Records shown:
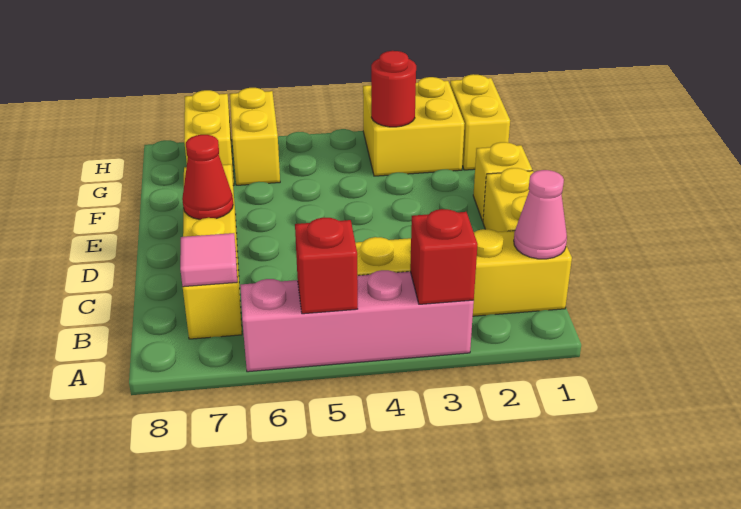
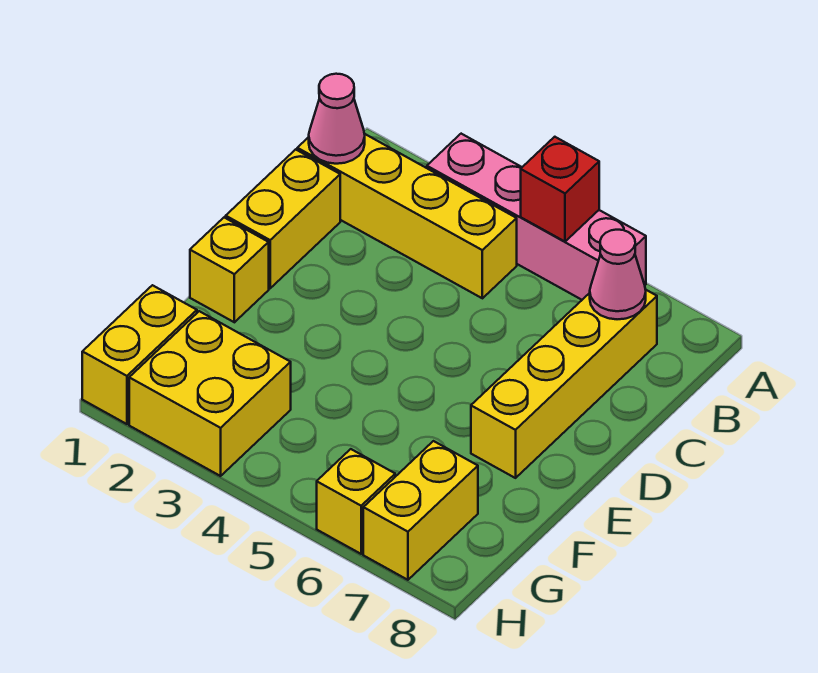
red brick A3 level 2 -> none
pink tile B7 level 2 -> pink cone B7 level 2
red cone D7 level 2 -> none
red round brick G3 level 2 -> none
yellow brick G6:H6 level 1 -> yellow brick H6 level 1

What is being asked: Copy each line above that has the word "none".

Completed task:
red brick A3 level 2 -> none
red cone D7 level 2 -> none
red round brick G3 level 2 -> none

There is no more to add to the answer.